> _Exercise brief_
Reproduce exactly the entries from the "TP3: test point (GND) -> none" line to the end. Skip all pictures.

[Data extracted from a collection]
────

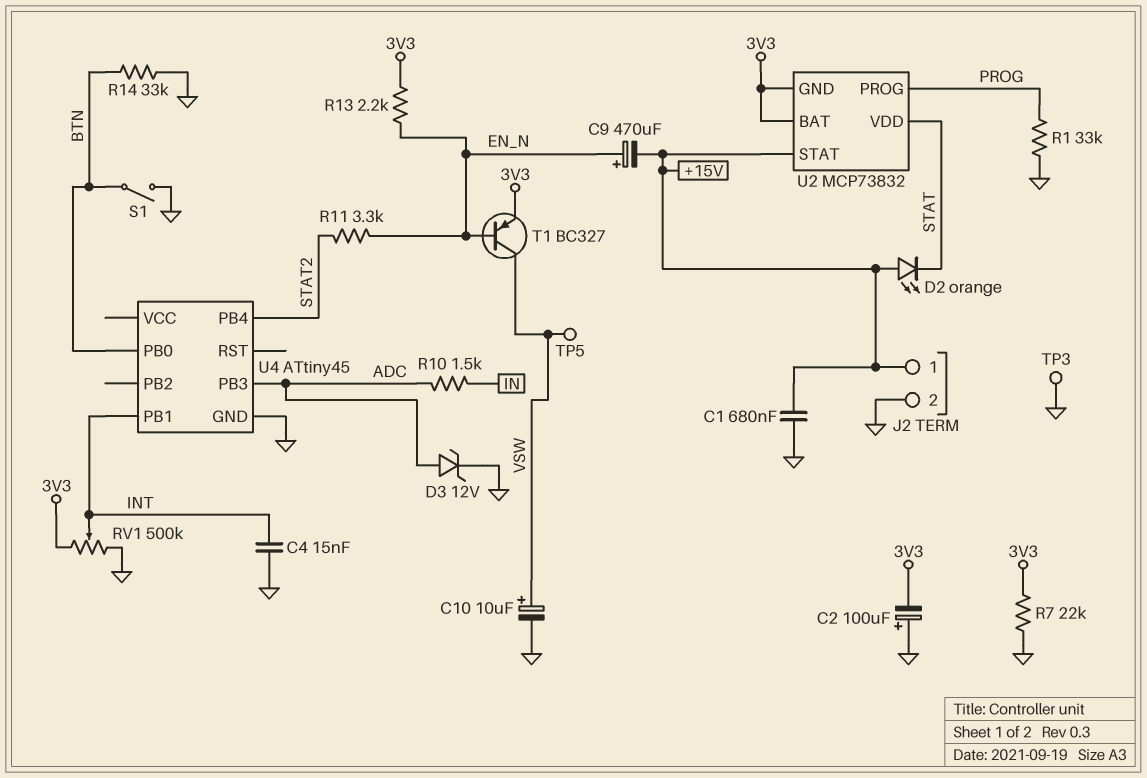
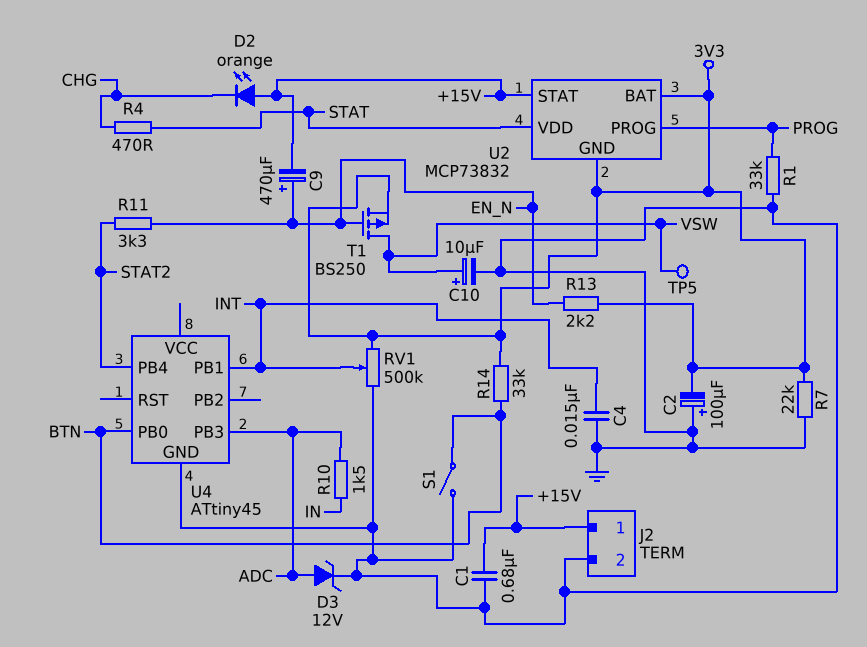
D2: LED orange (A +15V, K STAT) -> LED orange (A +15V, K CHG)
R4: none -> 470 (CHG, STAT)
R14: 33k (BTN, GND) -> 33k (3V3, BTN)
T1: PNP BC327 (B EN_N, C VSW, E 3V3) -> PMOS BS250 (G EN_N, D VSW, S 3V3)
TP3: test point (GND) -> none

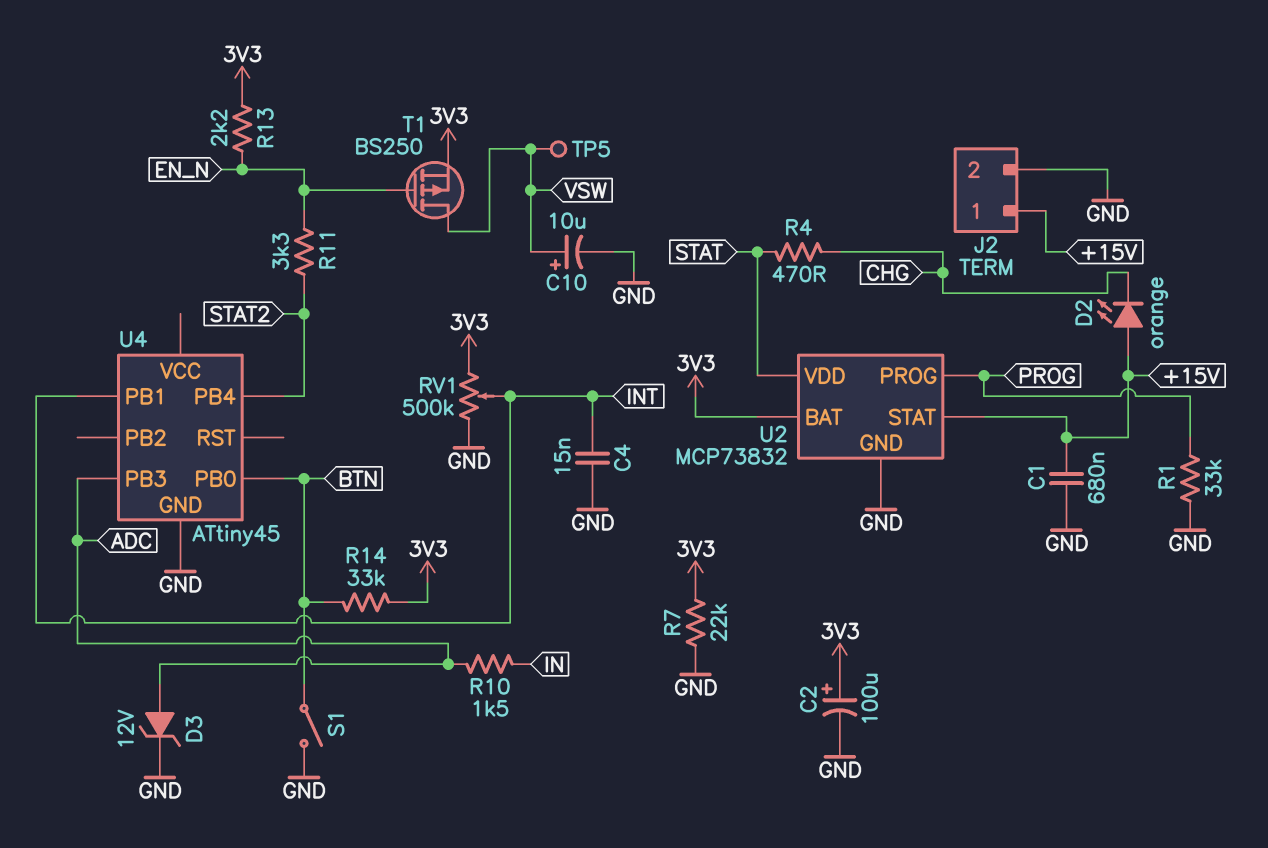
C2: 100uF (plus GND, minus 3V3) -> 100uF (plus 3V3, minus GND)
C9: 470uF (plus EN_N, minus +15V) -> none
U2 pin GND: 3V3 -> GND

────

> _Result of the task_
TP3: test point (GND) -> none

C2: 100uF (plus GND, minus 3V3) -> 100uF (plus 3V3, minus GND)
C9: 470uF (plus EN_N, minus +15V) -> none
U2 pin GND: 3V3 -> GND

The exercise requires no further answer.